## What you will do
Given the entries that follow, write out exactly the lines starting at the one containing "in_second: [135, 454]" and ending at the one containing "was: blue_ruzonirok", both ends included, and only those.

[[ Records, beginning ]]

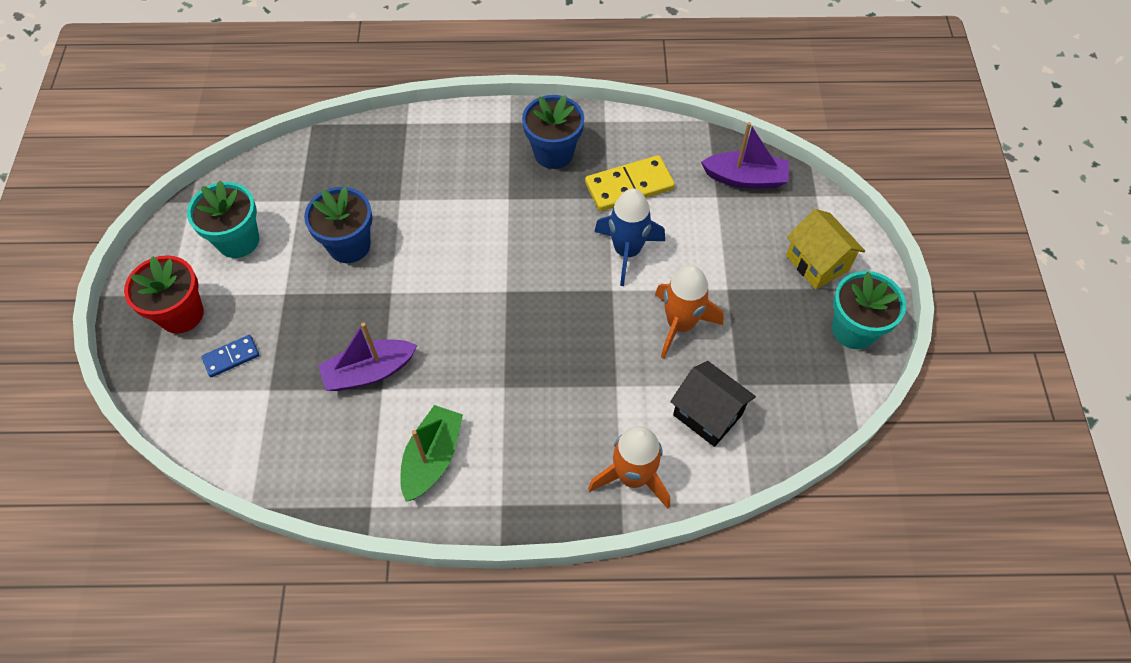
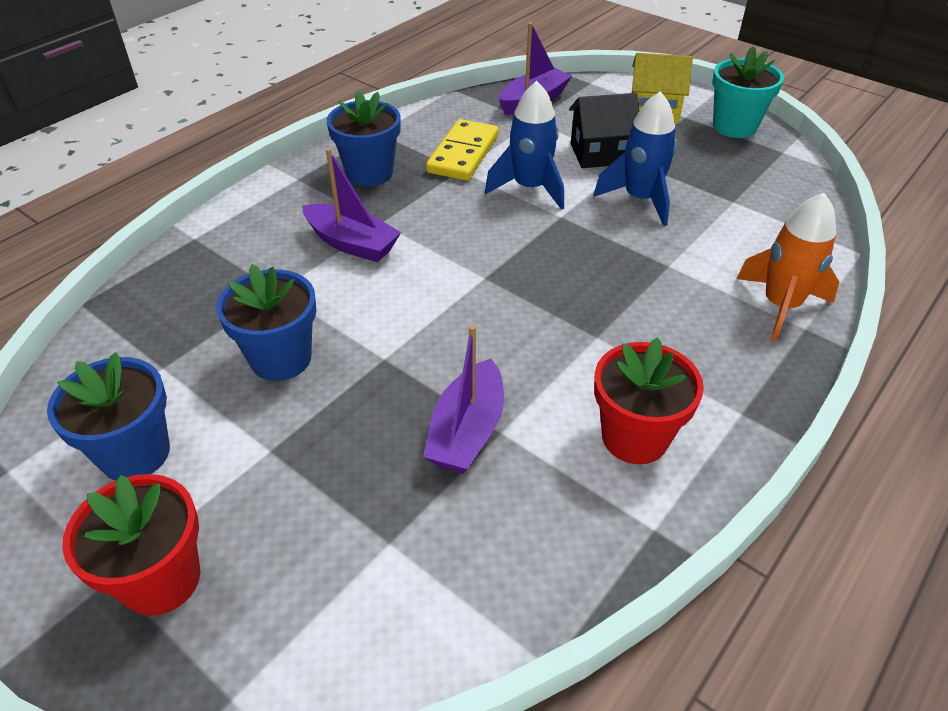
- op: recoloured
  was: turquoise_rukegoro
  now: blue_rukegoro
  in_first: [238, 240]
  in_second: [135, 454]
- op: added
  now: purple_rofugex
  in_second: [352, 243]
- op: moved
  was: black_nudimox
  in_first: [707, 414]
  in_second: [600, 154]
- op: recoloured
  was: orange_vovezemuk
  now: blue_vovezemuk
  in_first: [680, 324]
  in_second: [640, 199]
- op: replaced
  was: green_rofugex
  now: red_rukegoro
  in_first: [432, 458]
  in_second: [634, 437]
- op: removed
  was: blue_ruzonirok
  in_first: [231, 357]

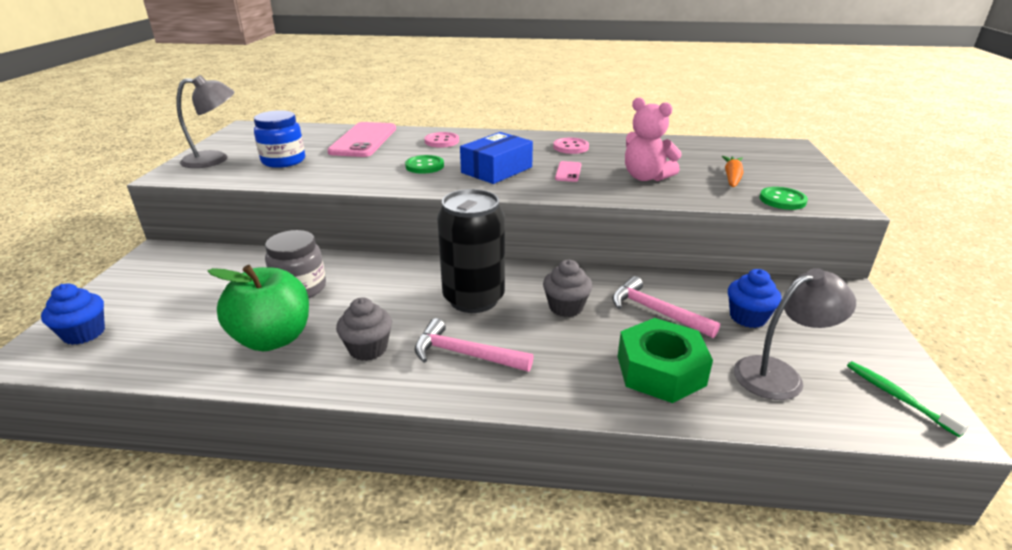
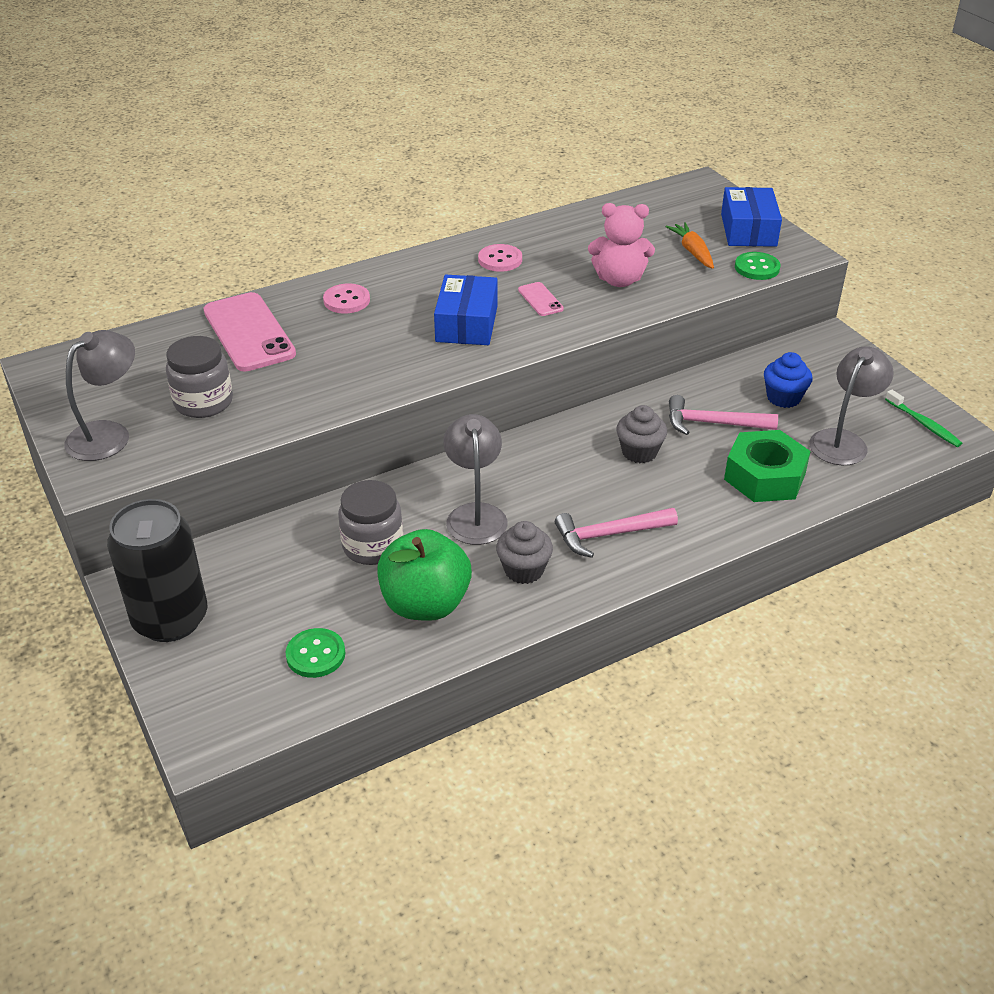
- op: moved
  was: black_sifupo
  in_first: [474, 299]
  in_second: [170, 619]
- op: recoloured
  was: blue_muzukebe
  now: grey_muzukebe
  in_first: [283, 161]
  in_second: [203, 402]
- op: moved
  was: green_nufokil
  in_first: [424, 166]
  in_second: [315, 654]
- op: added
  now: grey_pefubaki
  in_second: [475, 514]
- op: added
  now: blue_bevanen
  in_second: [748, 230]
- op: turned
  was: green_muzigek
  in_first: [897, 397]
  in_second: [924, 424]
  clockwise: -150
- op: removed
  was: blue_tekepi
  in_first: [84, 333]

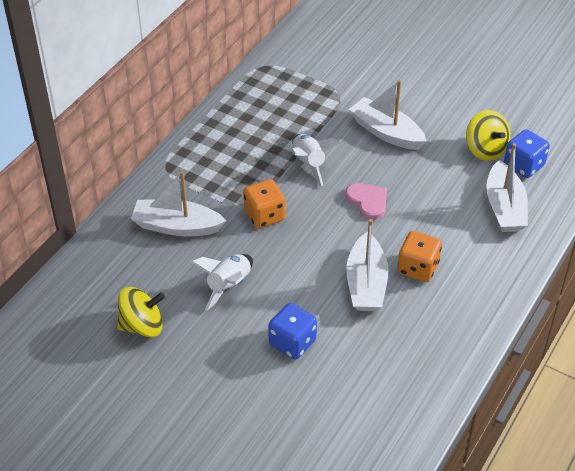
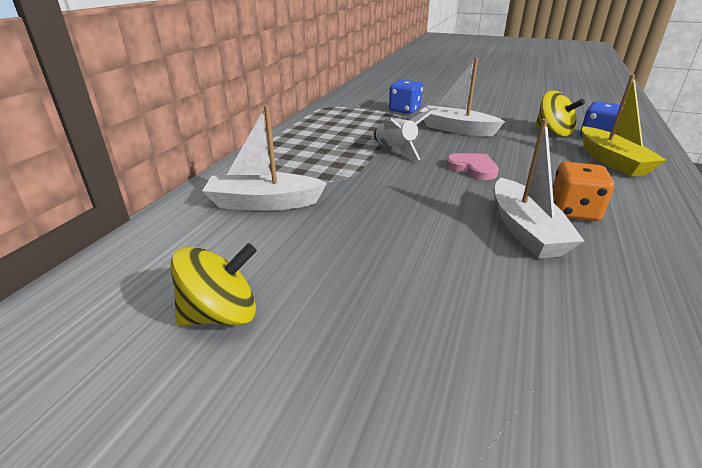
- op: moved
  was: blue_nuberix
  in_first: [292, 342]
  in_second: [404, 110]
- op: recoloured
  was: white_rofugex
  now: yellow_rofugex
  in_first: [504, 207]
  in_second: [611, 161]
- op: removed
  was: white_vovezemuk
  in_first: [229, 286]
- op: removed
  was: orange_nuberix
  in_first: [264, 216]

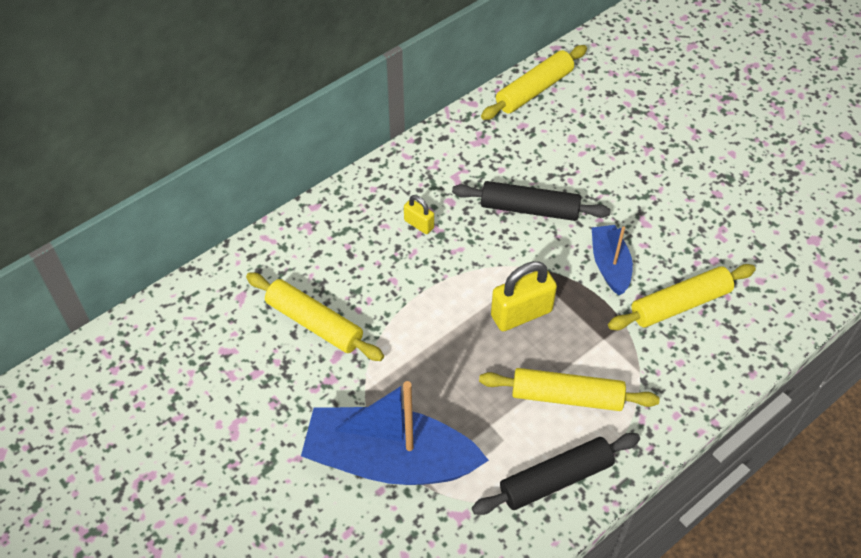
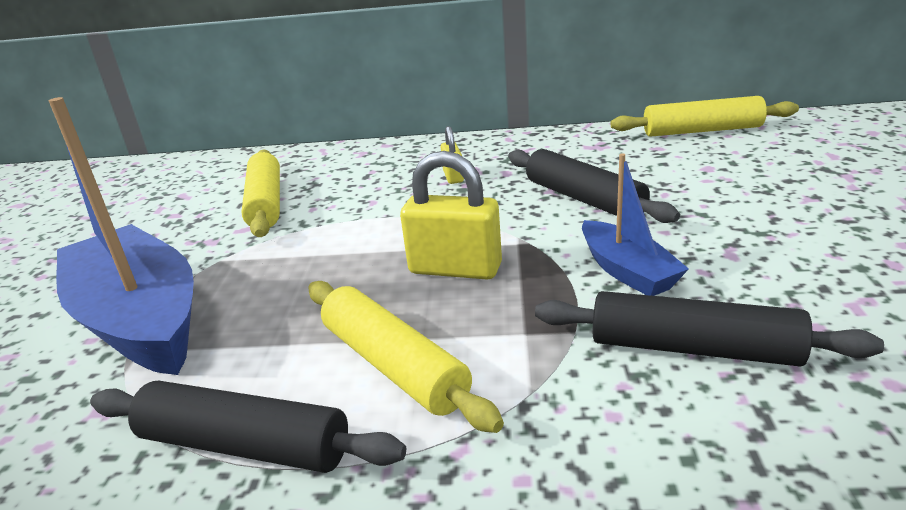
- op: recoloured
  was: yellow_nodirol
  now: black_nodirol
  in_first: [680, 304]
  in_second: [693, 348]
- op: turned
  was: blue_rofugex
  in_first: [610, 265]
  in_second: [627, 271]
  clockwise: 120

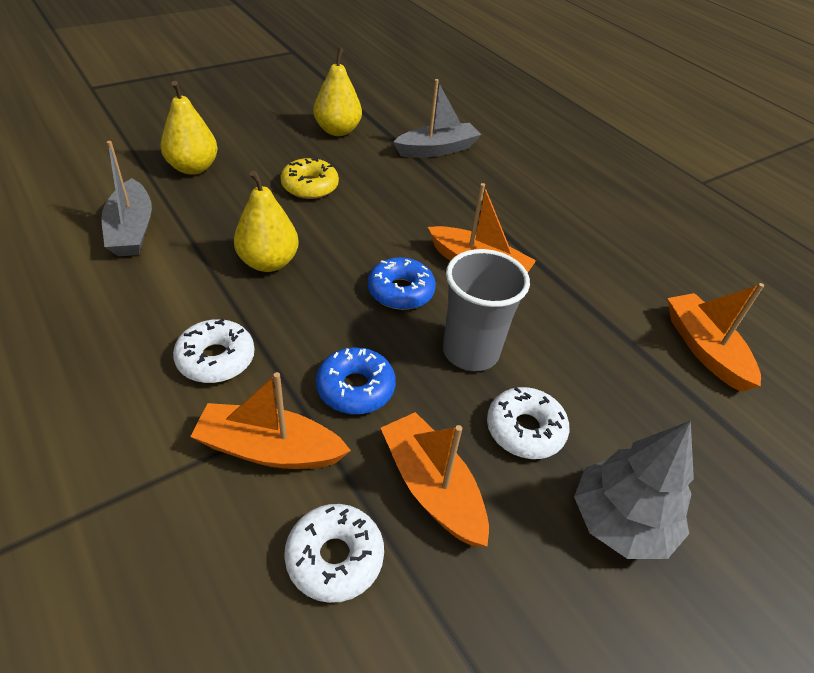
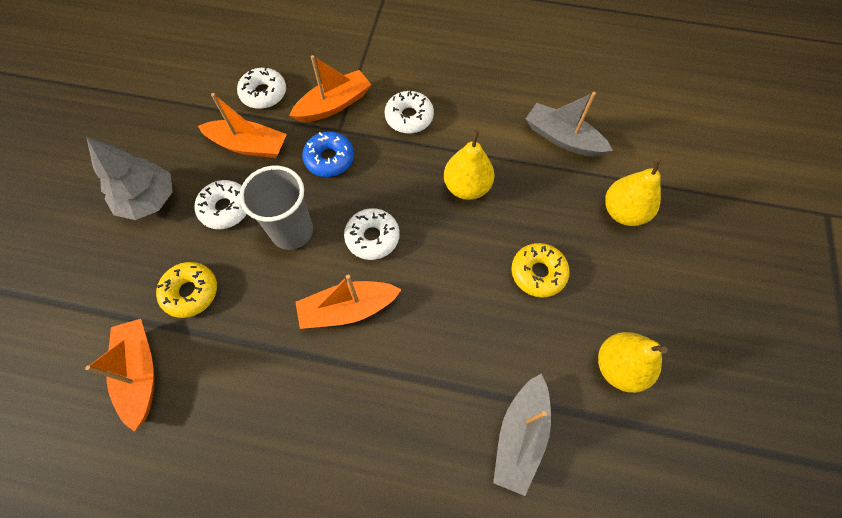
- op: turned
  was: orange_rofugex
  in_first: [704, 349]
  in_second: [140, 373]
  clockwise: -135
- op: added
  now: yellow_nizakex
  in_second: [191, 292]
- op: recoloured
  was: blue_nizakex
  now: white_nizakex
  in_first: [400, 291]
  in_second: [372, 237]

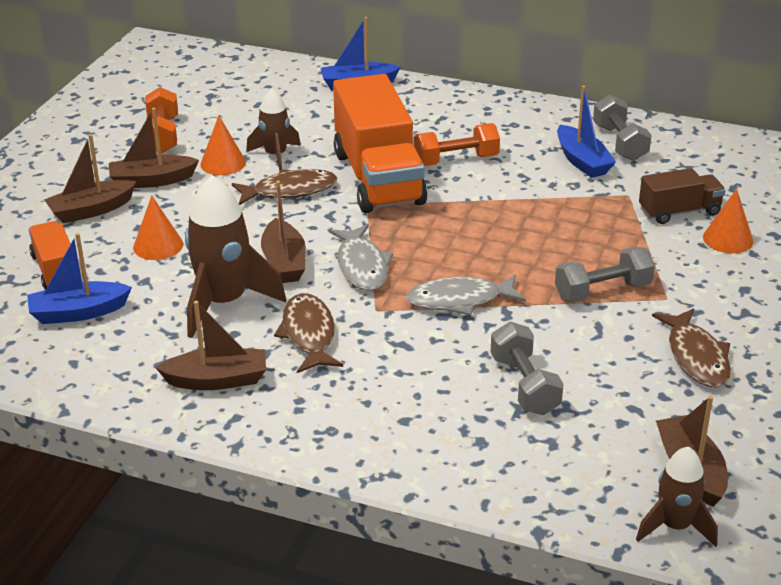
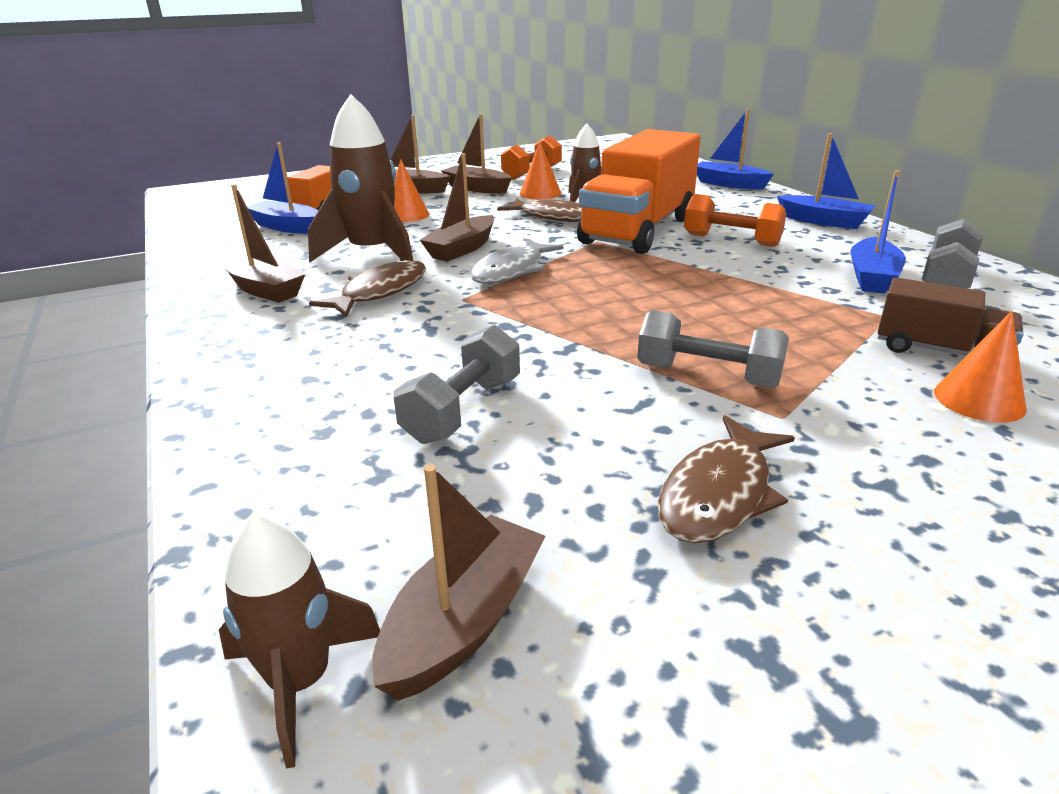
- op: added
  now: blue_rofugex
  in_second: [824, 221]
- op: removed
  was: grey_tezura
  in_first: [459, 300]

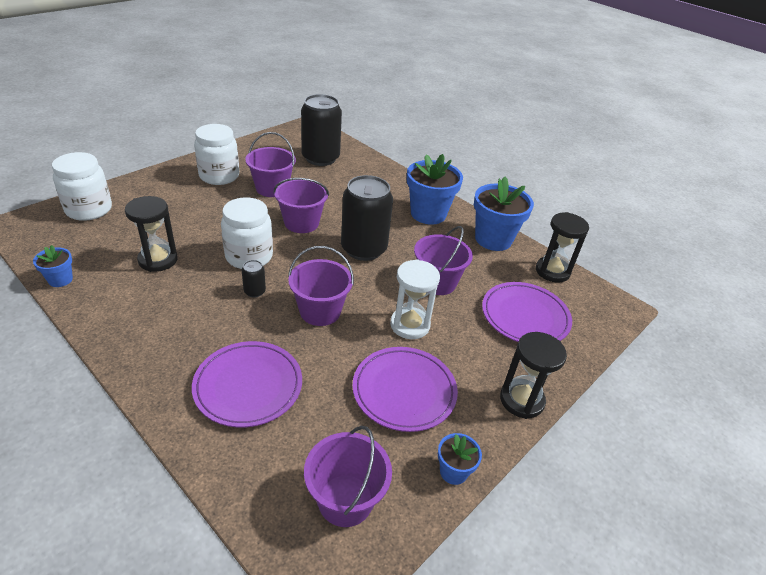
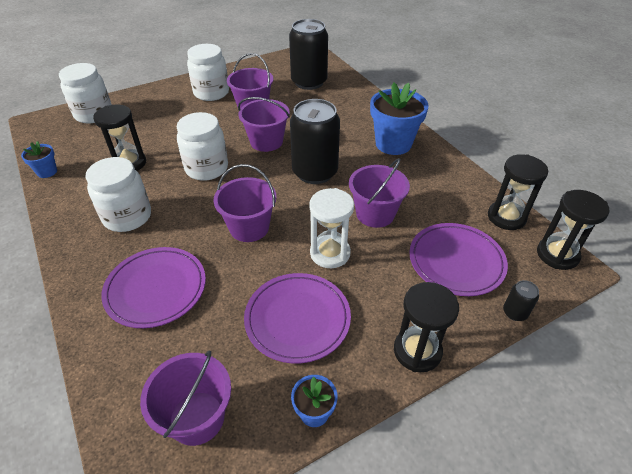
- op: added
  now: white_muzukebe
  in_second: [127, 217]
- op: moved
  was: black_sifupo
  in_first: [254, 291]
  in_second: [514, 312]
- op: added
  now: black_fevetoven
  in_second: [557, 255]
- op: removed
  was: blue_rukegoro
  in_first: [493, 239]

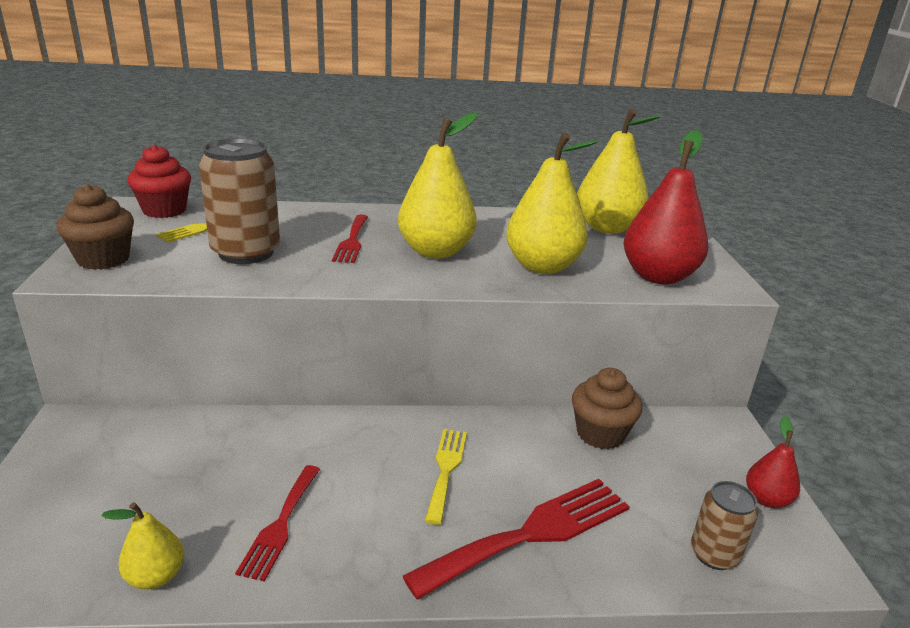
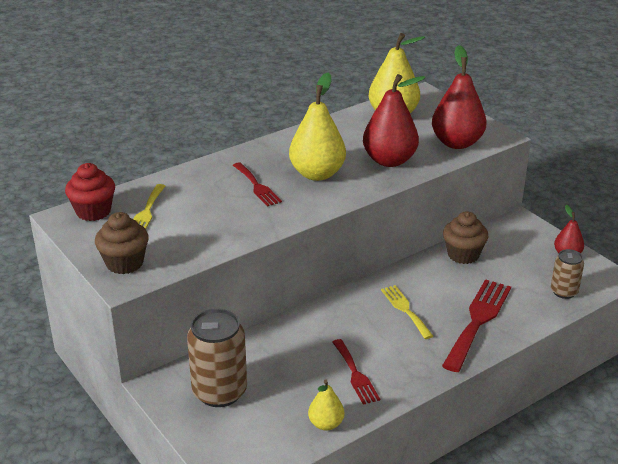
- op: moved
  was: brown_sifupo
  in_first: [246, 252]
  in_second: [219, 392]
- op: recoloured
  was: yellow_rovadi
  now: red_rovadi
  in_first: [542, 266]
  in_second: [389, 160]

[[ Records, end ]]

## Answer below
  in_second: [135, 454]
- op: added
  now: purple_rofugex
  in_second: [352, 243]
- op: moved
  was: black_nudimox
  in_first: [707, 414]
  in_second: [600, 154]
- op: recoloured
  was: orange_vovezemuk
  now: blue_vovezemuk
  in_first: [680, 324]
  in_second: [640, 199]
- op: replaced
  was: green_rofugex
  now: red_rukegoro
  in_first: [432, 458]
  in_second: [634, 437]
- op: removed
  was: blue_ruzonirok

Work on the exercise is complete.